<<<<

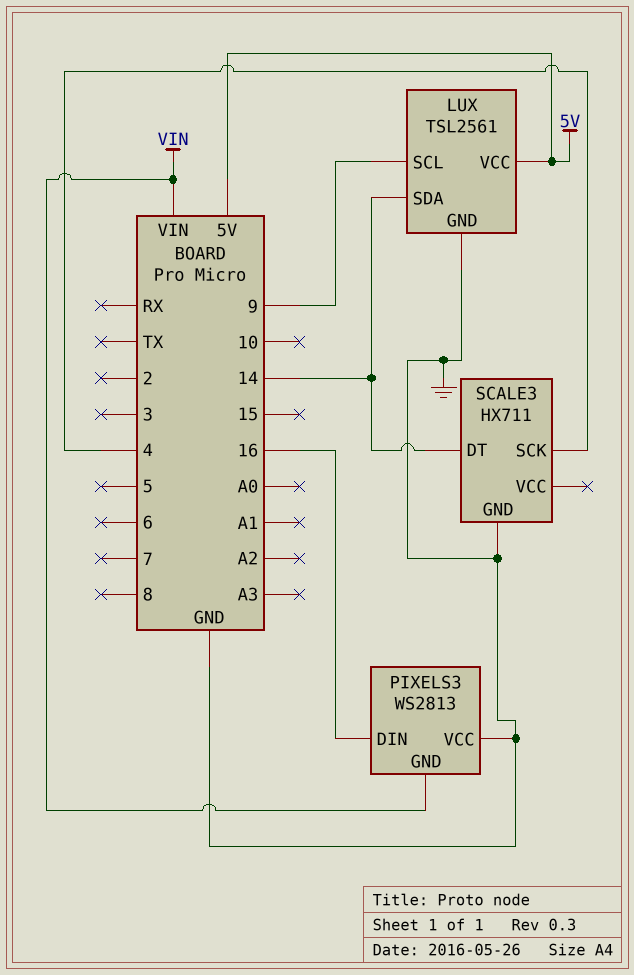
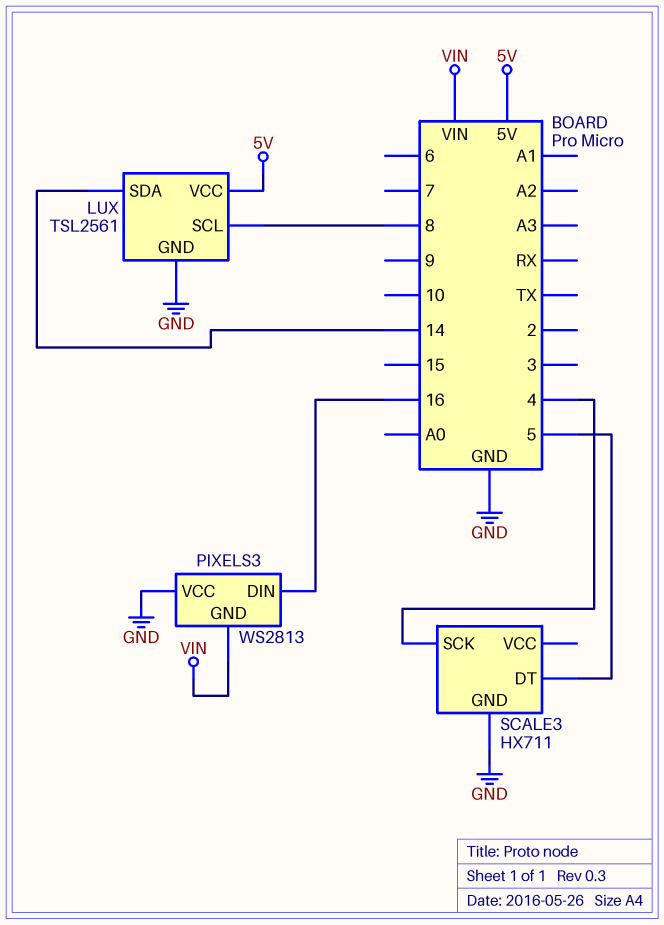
LUX pin SCL: 9 -> 8
SCALE3 pin DT: 14 -> 5

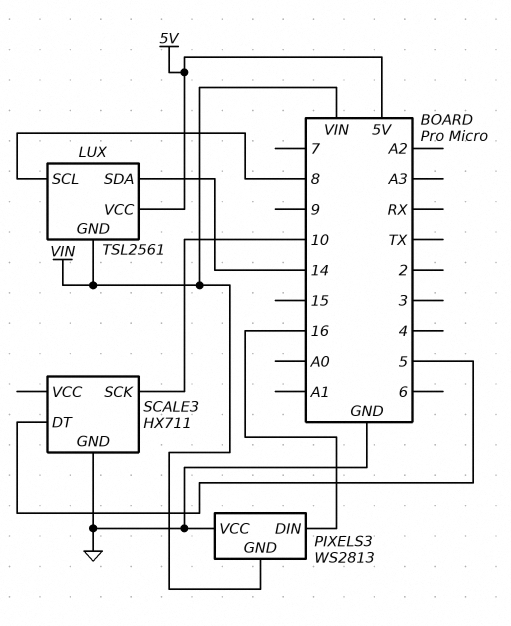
LUX pin GND: GND -> VIN
SCALE3 pin SCK: 4 -> 10

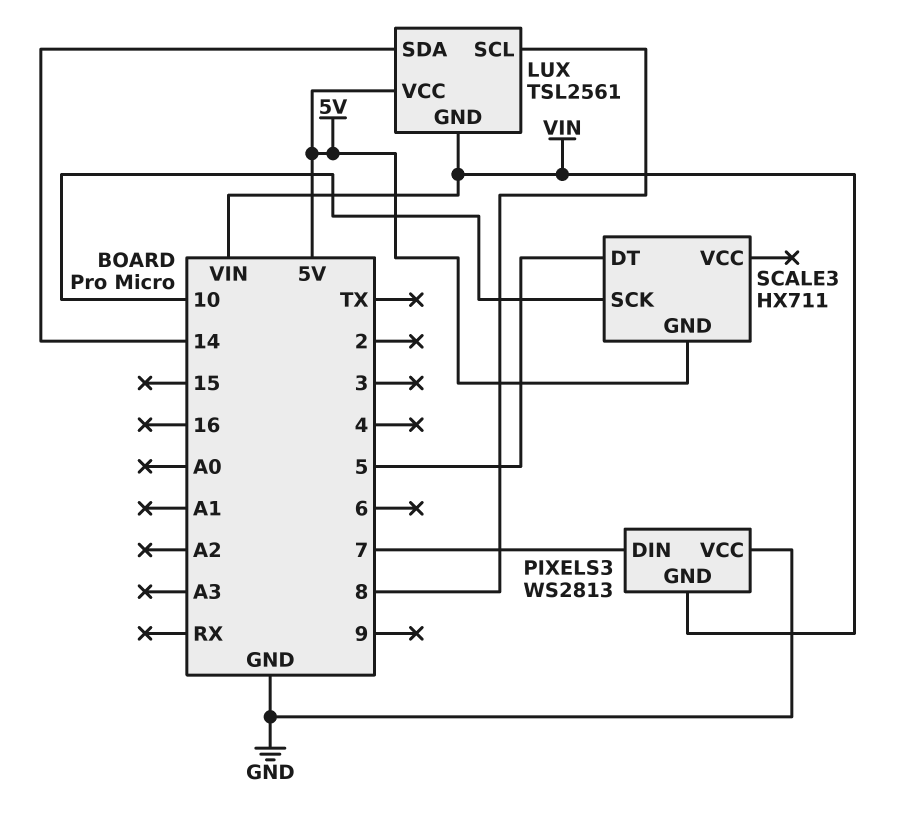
PIXELS3 pin DIN: 16 -> 7
SCALE3 pin GND: GND -> 5V

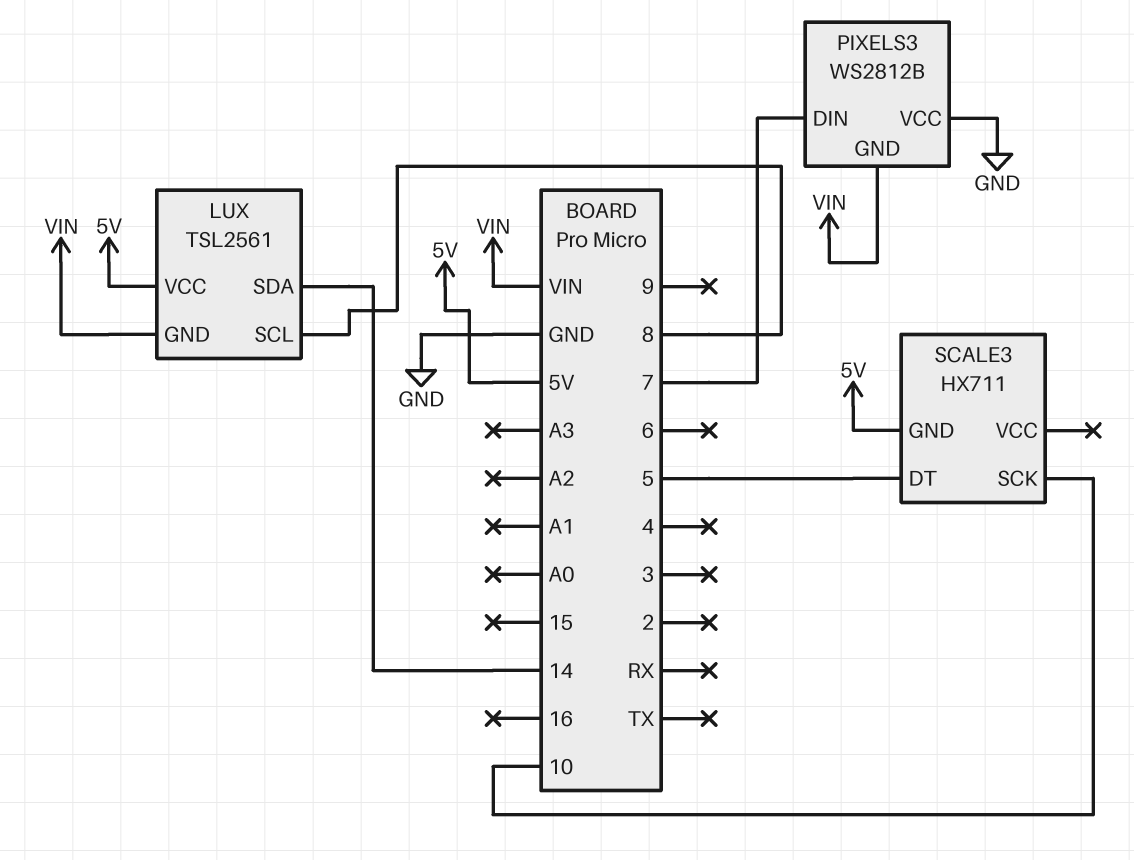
PIXELS3: WS2813 -> WS2812B

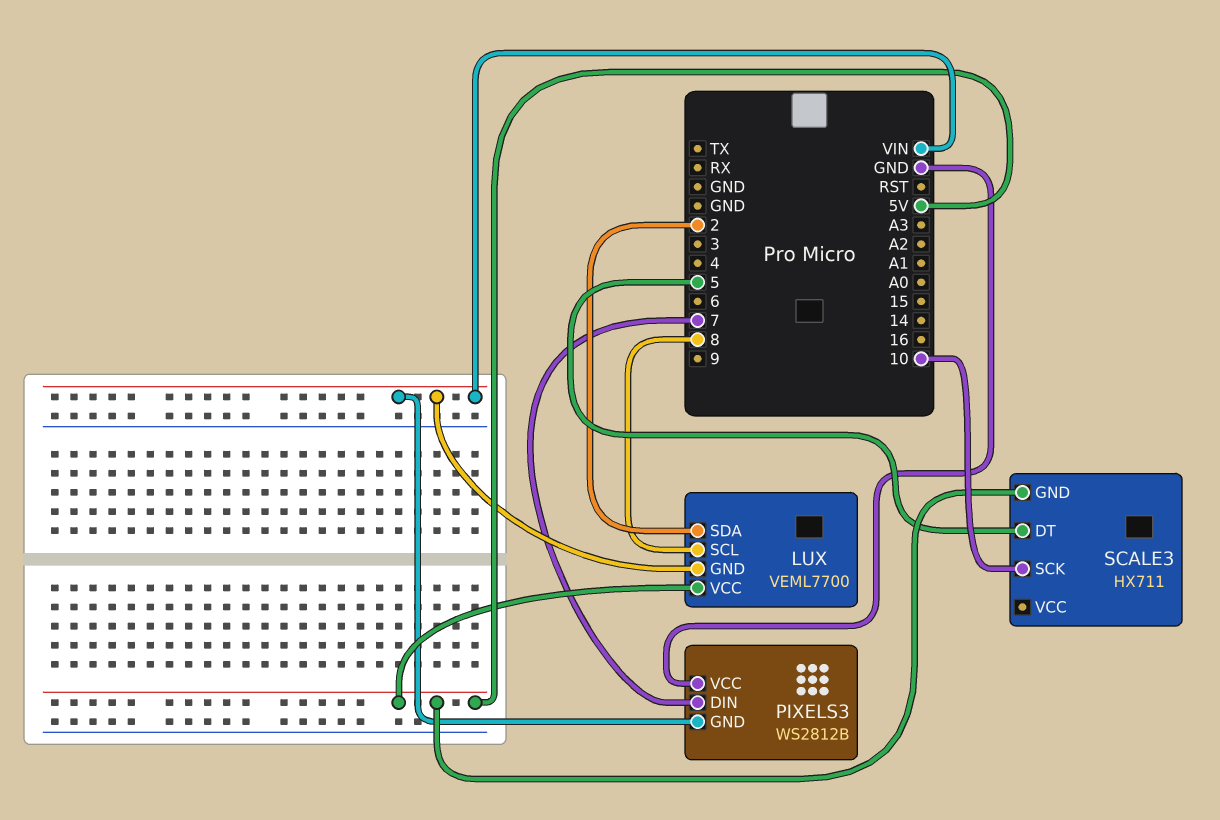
LUX: TSL2561 -> VEML7700
LUX pin SDA: 14 -> 2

>>>>

* _Exercise_
All lines from the one containing "SCALE3 pin DT: 14 -> 5" through the end of the entries, both ends included, should be written out exactly, with no pictures.

* _Response to this exercise_
SCALE3 pin DT: 14 -> 5

LUX pin GND: GND -> VIN
SCALE3 pin SCK: 4 -> 10

PIXELS3 pin DIN: 16 -> 7
SCALE3 pin GND: GND -> 5V

PIXELS3: WS2813 -> WS2812B

LUX: TSL2561 -> VEML7700
LUX pin SDA: 14 -> 2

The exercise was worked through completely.